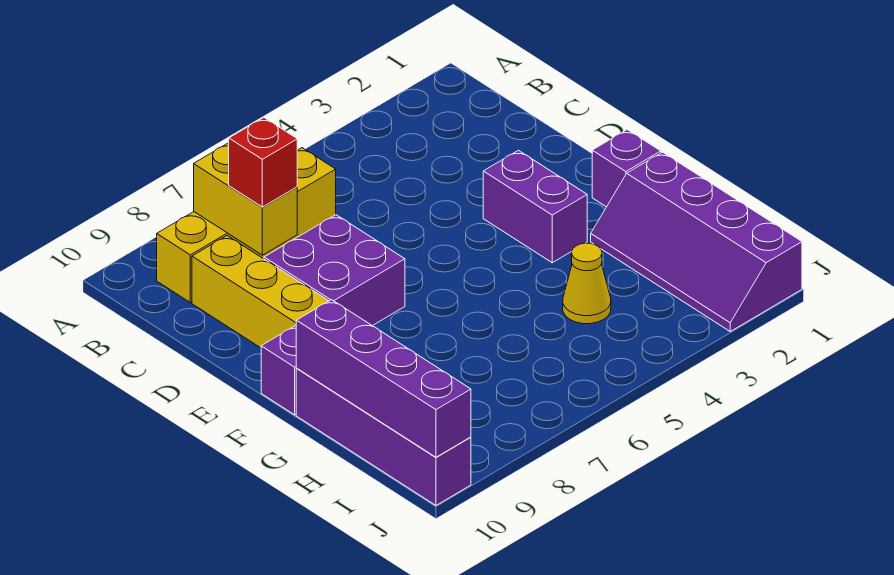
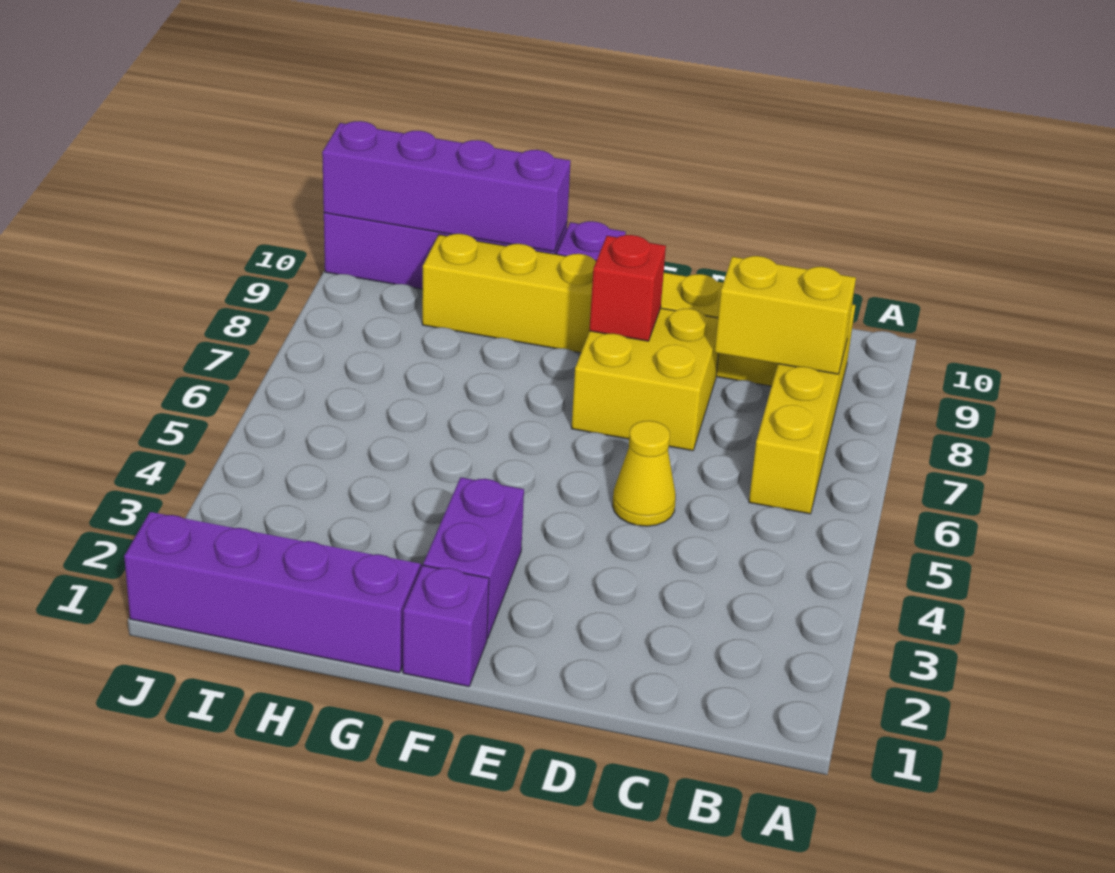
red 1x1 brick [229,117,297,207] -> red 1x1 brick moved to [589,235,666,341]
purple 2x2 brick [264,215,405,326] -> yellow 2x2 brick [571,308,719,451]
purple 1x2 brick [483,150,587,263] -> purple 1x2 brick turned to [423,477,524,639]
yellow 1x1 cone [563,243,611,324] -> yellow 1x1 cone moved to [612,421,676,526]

____

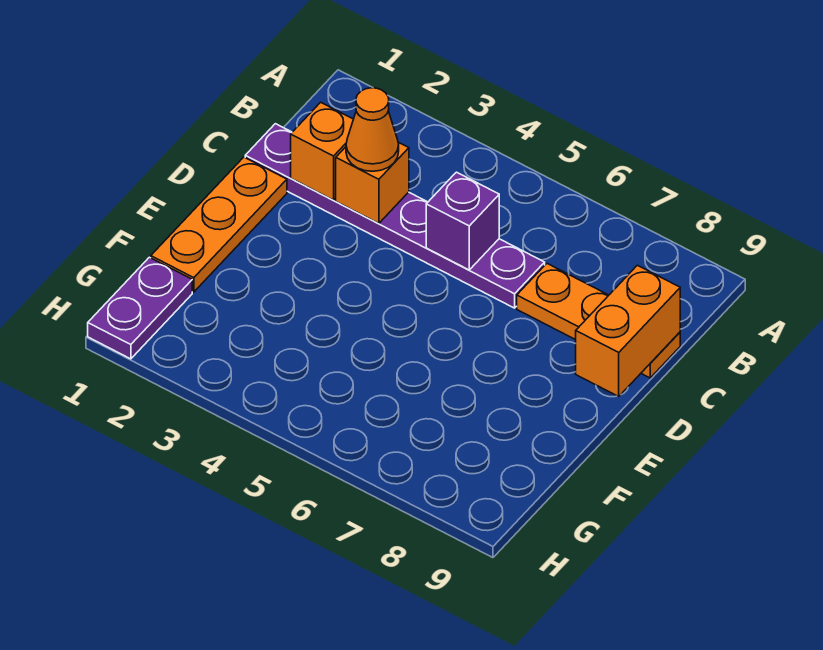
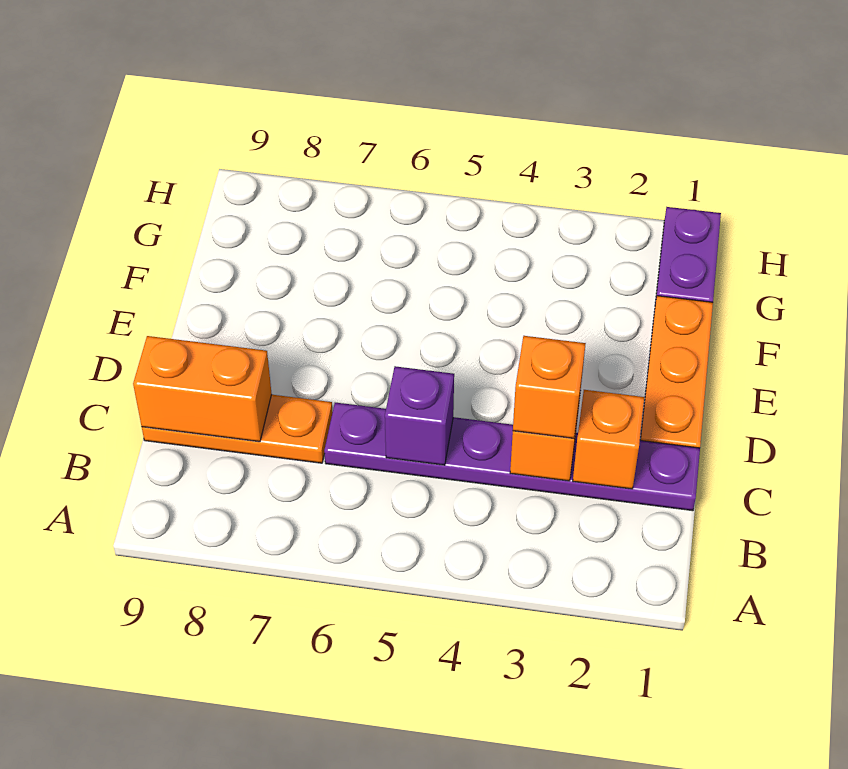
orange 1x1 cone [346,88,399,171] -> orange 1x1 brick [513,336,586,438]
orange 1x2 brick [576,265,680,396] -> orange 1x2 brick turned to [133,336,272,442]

____

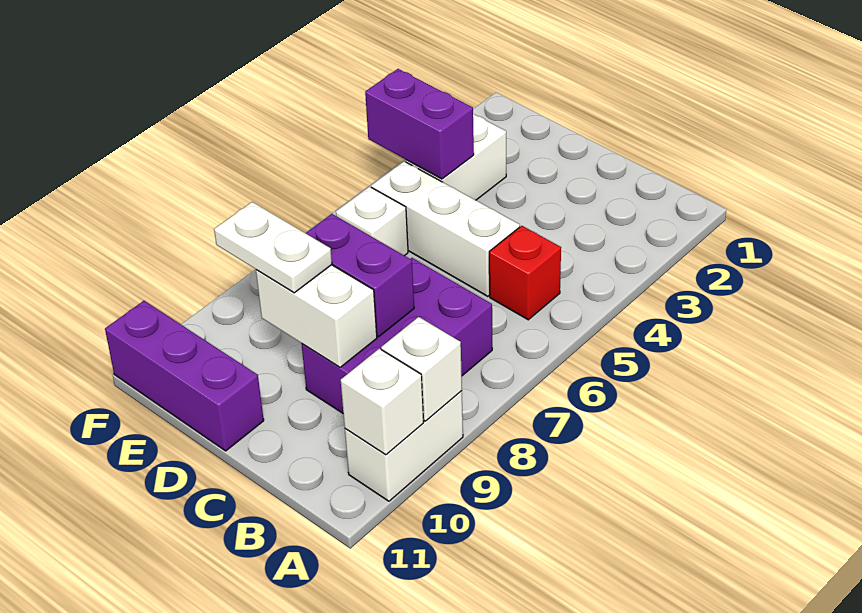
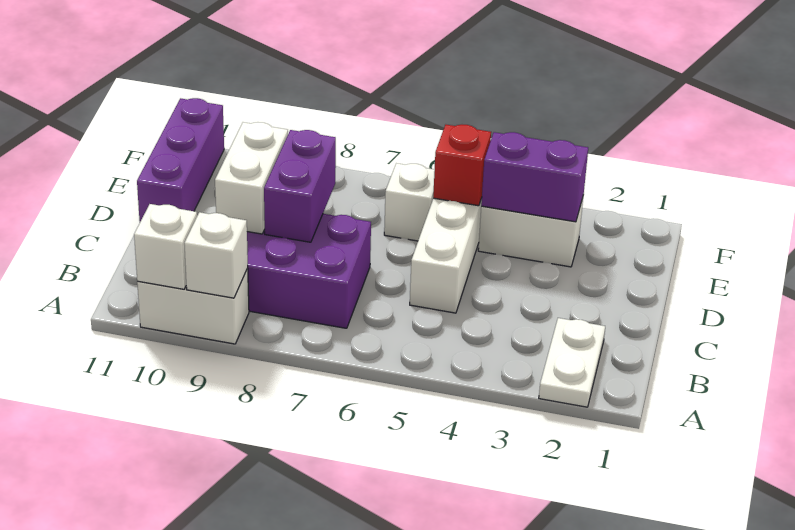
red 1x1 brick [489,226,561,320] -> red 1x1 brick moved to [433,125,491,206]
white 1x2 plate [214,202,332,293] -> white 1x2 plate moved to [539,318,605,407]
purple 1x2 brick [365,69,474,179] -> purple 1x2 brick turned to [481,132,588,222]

____

Activity:
Using the entries above, output exactly the lines between the line holding "red 1x1 brick [229,117,297,207]" and the line holding "yellow 1x1 cone [563,243,611,324]", end lines included, and nothing more.

Answer section:
red 1x1 brick [229,117,297,207] -> red 1x1 brick moved to [589,235,666,341]
purple 2x2 brick [264,215,405,326] -> yellow 2x2 brick [571,308,719,451]
purple 1x2 brick [483,150,587,263] -> purple 1x2 brick turned to [423,477,524,639]
yellow 1x1 cone [563,243,611,324] -> yellow 1x1 cone moved to [612,421,676,526]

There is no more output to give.